#### Source material

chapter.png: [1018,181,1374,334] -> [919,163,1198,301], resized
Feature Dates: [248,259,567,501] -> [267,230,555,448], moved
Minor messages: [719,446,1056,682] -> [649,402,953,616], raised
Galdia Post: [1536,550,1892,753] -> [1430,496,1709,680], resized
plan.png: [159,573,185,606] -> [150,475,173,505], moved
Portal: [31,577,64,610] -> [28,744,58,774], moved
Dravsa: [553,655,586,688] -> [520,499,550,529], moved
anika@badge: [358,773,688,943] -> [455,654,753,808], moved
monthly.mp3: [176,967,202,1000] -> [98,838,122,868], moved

########

Goal of the exercise — If a line in the records above contains the word "resized", copy it.

Written response —
chapter.png: [1018,181,1374,334] -> [919,163,1198,301], resized
Galdia Post: [1536,550,1892,753] -> [1430,496,1709,680], resized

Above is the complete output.